"""

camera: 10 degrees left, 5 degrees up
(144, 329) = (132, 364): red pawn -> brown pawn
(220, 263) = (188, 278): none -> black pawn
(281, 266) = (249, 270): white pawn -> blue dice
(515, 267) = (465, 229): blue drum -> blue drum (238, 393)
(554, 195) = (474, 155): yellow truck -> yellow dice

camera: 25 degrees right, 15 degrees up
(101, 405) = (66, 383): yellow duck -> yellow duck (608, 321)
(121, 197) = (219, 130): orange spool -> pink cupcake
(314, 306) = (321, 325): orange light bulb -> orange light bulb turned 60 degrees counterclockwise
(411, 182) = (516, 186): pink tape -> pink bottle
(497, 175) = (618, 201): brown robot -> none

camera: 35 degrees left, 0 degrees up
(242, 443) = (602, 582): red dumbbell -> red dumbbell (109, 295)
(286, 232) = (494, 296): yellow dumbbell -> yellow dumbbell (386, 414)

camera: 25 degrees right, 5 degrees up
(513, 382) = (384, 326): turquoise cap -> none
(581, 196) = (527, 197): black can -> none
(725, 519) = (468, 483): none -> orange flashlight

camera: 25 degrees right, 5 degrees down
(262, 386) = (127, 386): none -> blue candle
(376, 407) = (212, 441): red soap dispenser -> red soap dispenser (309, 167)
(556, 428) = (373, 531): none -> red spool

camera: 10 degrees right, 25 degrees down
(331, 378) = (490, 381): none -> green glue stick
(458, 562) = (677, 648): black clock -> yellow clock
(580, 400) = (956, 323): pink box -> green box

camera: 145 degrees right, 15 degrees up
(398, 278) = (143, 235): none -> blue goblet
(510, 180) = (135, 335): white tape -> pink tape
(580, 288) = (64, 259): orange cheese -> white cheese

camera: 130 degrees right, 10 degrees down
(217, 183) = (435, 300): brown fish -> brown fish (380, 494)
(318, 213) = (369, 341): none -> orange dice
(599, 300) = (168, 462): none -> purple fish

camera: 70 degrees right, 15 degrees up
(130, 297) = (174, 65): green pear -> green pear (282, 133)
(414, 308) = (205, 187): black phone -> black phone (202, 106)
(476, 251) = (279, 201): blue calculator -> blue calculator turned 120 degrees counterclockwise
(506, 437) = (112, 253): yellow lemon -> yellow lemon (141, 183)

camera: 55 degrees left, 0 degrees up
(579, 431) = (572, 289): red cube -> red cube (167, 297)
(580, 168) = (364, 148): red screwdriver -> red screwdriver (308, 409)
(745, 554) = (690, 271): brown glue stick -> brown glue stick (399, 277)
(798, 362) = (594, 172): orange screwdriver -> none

"""

YOUR INSTRUCTIONS: This task calls for each line of the material that contains "down".

EXERCISE SOLUTION:
camera: 25 degrees right, 5 degrees down
camera: 10 degrees right, 25 degrees down
camera: 130 degrees right, 10 degrees down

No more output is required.